Data:

====

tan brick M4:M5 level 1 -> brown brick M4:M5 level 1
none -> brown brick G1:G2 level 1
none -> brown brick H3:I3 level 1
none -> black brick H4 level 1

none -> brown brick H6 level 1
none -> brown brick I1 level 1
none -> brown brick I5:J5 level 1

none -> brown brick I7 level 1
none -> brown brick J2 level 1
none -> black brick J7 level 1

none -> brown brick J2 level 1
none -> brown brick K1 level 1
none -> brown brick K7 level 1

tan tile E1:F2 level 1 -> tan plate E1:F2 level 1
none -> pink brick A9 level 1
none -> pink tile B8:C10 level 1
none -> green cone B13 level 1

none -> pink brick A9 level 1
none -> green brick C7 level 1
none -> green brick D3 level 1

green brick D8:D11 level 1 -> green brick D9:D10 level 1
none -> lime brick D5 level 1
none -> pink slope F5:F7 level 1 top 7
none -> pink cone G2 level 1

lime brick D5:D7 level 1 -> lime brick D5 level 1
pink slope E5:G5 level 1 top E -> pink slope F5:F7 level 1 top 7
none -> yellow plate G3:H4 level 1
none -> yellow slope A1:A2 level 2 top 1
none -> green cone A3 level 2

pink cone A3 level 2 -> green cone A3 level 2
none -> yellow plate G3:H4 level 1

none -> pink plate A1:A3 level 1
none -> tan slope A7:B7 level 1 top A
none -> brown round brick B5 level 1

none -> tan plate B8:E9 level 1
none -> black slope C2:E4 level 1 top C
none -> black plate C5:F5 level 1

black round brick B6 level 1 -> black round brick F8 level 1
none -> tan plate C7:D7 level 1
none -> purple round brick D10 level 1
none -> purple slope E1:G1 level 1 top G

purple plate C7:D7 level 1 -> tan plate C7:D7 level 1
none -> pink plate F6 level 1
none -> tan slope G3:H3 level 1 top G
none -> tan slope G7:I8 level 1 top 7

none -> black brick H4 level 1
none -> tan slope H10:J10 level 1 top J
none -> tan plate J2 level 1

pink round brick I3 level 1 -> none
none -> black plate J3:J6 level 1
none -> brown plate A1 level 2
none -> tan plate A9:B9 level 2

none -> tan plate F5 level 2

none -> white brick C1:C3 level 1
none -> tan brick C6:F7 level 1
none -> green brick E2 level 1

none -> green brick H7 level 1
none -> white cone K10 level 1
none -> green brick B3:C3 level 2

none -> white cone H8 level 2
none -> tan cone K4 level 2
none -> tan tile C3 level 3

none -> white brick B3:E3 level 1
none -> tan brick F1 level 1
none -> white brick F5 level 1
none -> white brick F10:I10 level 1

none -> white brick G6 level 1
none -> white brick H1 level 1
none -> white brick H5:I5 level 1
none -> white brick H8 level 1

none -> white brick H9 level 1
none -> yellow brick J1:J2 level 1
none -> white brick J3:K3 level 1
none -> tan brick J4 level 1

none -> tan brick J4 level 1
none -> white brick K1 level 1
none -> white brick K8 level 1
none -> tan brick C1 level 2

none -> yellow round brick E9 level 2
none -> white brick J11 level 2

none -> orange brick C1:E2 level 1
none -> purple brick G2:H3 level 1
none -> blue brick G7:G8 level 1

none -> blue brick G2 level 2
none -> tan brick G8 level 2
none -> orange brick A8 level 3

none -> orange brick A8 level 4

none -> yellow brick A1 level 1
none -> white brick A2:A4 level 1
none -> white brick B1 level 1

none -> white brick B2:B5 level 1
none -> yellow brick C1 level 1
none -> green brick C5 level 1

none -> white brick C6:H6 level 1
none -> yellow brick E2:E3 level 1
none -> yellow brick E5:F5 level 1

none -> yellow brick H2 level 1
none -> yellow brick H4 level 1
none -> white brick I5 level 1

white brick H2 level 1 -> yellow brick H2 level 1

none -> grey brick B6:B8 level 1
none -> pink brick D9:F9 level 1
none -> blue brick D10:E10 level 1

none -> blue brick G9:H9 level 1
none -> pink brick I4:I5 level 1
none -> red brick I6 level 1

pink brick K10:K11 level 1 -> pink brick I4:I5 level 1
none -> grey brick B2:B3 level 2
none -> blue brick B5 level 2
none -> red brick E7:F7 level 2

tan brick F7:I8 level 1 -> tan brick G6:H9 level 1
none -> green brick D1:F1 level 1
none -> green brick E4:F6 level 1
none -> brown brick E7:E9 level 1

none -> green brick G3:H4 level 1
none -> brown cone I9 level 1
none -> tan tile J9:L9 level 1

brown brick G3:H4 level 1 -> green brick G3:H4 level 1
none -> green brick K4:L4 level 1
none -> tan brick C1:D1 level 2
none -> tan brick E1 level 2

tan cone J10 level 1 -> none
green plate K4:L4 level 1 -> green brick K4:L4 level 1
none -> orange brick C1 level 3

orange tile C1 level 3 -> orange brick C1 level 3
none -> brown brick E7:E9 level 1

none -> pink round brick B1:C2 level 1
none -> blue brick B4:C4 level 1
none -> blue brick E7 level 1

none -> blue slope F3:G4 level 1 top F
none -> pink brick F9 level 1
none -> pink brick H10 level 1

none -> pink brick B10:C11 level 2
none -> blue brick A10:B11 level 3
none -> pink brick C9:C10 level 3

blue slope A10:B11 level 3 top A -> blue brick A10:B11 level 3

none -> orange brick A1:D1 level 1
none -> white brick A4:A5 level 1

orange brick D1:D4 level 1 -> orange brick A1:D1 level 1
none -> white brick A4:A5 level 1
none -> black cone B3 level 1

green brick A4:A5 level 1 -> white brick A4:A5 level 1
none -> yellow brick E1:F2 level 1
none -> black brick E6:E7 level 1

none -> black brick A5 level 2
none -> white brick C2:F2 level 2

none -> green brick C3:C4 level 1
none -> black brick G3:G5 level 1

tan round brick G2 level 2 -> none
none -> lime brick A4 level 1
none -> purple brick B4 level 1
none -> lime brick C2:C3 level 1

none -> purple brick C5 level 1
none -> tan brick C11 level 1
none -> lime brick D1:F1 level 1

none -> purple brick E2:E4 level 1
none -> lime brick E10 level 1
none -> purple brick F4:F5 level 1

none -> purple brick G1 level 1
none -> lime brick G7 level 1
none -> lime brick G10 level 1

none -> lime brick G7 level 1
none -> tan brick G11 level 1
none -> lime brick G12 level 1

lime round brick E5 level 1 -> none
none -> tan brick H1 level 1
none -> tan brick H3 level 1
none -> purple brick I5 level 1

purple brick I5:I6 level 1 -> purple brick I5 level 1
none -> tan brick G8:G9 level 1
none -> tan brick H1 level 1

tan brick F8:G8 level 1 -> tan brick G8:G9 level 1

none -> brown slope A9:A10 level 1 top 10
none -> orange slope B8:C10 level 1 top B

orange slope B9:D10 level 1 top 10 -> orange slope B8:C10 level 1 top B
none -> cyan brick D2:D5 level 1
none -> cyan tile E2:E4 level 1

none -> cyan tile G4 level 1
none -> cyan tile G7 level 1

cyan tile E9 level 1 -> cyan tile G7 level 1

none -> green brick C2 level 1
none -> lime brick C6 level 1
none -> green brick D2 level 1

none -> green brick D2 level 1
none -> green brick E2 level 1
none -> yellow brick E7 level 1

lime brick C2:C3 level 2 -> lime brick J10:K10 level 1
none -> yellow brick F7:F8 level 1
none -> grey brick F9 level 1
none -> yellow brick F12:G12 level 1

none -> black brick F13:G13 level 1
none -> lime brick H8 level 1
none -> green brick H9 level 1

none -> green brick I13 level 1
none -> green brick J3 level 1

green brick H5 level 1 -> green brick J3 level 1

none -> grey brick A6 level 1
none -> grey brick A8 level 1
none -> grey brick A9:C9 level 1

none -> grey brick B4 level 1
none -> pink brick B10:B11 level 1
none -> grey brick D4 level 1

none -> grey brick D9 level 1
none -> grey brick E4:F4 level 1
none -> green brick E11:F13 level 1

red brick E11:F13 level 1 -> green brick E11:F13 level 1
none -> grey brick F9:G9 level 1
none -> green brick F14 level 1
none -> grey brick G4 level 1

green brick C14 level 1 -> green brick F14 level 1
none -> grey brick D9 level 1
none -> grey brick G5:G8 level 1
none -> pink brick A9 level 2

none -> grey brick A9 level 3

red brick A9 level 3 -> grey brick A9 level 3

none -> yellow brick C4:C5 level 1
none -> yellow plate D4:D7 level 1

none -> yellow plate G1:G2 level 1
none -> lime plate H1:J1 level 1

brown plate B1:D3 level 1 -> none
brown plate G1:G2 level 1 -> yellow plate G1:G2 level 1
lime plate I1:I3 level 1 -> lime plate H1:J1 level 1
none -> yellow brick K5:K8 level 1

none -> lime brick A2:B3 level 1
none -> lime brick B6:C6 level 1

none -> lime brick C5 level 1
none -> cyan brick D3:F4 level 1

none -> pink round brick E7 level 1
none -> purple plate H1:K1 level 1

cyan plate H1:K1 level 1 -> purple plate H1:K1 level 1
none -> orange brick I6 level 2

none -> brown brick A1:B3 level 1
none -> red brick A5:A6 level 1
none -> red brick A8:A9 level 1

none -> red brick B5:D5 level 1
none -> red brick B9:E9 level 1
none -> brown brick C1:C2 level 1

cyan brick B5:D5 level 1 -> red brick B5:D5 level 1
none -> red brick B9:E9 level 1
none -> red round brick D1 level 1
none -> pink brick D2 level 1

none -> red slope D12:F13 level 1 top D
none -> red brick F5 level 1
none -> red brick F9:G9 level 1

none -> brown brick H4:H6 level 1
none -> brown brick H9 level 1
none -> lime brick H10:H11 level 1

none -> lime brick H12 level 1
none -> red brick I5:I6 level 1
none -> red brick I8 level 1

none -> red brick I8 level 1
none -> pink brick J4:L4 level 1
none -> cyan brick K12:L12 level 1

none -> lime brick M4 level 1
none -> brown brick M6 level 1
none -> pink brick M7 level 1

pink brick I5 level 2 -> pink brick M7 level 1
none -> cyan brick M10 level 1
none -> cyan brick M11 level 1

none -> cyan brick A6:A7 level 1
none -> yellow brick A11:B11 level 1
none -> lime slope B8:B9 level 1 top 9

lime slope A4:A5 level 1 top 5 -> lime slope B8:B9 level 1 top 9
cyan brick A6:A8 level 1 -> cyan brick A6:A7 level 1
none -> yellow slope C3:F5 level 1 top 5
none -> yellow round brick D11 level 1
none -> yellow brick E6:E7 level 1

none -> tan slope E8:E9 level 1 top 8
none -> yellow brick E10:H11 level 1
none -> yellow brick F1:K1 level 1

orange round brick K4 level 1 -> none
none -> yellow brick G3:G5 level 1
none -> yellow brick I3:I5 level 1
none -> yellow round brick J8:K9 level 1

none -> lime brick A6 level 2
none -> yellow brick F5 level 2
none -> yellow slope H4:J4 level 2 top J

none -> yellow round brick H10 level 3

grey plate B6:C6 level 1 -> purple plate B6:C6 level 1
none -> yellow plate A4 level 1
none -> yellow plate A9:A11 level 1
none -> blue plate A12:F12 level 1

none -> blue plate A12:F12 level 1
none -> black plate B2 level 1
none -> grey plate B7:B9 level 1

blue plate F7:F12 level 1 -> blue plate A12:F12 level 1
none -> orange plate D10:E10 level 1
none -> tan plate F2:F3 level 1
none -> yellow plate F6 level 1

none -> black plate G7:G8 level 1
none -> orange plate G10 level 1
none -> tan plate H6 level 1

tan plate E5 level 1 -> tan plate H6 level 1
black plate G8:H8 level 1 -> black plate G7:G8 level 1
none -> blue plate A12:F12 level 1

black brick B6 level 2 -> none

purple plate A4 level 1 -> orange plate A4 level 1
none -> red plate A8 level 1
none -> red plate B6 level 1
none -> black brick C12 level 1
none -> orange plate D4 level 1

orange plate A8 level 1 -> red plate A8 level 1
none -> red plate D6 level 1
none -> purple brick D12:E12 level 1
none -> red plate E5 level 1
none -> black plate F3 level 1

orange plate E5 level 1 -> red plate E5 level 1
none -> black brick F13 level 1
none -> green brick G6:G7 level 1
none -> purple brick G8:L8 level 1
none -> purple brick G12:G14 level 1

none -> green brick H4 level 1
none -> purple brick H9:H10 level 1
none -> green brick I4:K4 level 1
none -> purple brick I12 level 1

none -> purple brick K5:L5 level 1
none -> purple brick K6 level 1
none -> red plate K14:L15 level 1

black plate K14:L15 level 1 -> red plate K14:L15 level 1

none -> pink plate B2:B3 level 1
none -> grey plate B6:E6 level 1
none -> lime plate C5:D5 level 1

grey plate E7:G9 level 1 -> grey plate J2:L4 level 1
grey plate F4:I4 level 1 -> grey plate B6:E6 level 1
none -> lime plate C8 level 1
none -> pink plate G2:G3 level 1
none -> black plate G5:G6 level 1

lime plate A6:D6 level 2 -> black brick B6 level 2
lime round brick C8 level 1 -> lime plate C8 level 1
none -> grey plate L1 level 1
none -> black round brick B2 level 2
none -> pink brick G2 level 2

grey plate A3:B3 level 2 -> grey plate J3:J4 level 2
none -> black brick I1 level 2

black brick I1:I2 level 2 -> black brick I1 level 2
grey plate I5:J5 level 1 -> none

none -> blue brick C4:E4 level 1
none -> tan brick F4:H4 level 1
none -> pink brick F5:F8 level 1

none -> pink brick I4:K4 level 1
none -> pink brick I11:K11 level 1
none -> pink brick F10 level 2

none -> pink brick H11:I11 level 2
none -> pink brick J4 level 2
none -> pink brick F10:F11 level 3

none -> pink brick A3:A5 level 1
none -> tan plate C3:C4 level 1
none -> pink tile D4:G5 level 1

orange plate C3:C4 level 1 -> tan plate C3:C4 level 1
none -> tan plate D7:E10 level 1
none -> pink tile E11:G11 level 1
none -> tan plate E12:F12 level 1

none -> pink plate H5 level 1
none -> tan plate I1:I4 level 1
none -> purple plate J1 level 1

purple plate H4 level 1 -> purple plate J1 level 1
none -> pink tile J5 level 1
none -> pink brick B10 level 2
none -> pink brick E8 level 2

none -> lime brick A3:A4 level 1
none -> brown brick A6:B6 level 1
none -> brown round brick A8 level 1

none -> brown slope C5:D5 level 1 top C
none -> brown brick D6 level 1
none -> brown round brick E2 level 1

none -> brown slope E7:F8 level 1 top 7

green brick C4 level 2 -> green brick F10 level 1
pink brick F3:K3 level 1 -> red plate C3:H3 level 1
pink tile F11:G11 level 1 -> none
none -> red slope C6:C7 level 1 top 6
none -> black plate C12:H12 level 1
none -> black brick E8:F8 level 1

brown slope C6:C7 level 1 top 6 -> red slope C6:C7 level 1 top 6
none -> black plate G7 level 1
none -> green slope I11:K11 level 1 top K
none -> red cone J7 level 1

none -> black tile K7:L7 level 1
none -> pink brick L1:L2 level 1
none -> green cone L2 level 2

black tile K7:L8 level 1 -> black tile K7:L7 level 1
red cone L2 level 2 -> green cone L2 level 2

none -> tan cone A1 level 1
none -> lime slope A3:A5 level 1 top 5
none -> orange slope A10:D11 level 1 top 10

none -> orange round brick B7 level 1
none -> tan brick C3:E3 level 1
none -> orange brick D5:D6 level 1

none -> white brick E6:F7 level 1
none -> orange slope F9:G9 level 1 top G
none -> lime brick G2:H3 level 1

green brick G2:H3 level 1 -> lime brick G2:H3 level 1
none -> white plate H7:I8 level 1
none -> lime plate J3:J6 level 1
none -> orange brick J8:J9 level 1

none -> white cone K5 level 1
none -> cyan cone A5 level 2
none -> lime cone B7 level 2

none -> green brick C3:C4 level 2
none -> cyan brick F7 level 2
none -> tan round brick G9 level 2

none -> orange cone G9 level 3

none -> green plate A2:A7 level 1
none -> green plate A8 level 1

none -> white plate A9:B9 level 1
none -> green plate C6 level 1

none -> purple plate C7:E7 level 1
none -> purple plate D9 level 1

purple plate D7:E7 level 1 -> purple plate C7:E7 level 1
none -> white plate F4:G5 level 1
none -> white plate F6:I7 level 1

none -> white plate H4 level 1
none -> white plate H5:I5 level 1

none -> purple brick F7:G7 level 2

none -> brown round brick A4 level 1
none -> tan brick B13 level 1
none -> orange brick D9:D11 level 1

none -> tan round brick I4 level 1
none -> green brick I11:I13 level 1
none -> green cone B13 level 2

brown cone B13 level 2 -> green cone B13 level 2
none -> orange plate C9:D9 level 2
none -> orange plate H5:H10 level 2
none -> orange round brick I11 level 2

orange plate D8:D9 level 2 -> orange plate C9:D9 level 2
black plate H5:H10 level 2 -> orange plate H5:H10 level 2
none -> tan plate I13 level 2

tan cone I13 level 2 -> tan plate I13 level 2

====

Retype exactly the lines above, from the one with "pink brick K10:K11" through the one with "none -> pink brick F9 level 1", inclusive.

Response to this task:
pink brick K10:K11 level 1 -> pink brick I4:I5 level 1
none -> grey brick B2:B3 level 2
none -> blue brick B5 level 2
none -> red brick E7:F7 level 2

tan brick F7:I8 level 1 -> tan brick G6:H9 level 1
none -> green brick D1:F1 level 1
none -> green brick E4:F6 level 1
none -> brown brick E7:E9 level 1

none -> green brick G3:H4 level 1
none -> brown cone I9 level 1
none -> tan tile J9:L9 level 1

brown brick G3:H4 level 1 -> green brick G3:H4 level 1
none -> green brick K4:L4 level 1
none -> tan brick C1:D1 level 2
none -> tan brick E1 level 2

tan cone J10 level 1 -> none
green plate K4:L4 level 1 -> green brick K4:L4 level 1
none -> orange brick C1 level 3

orange tile C1 level 3 -> orange brick C1 level 3
none -> brown brick E7:E9 level 1

none -> pink round brick B1:C2 level 1
none -> blue brick B4:C4 level 1
none -> blue brick E7 level 1

none -> blue slope F3:G4 level 1 top F
none -> pink brick F9 level 1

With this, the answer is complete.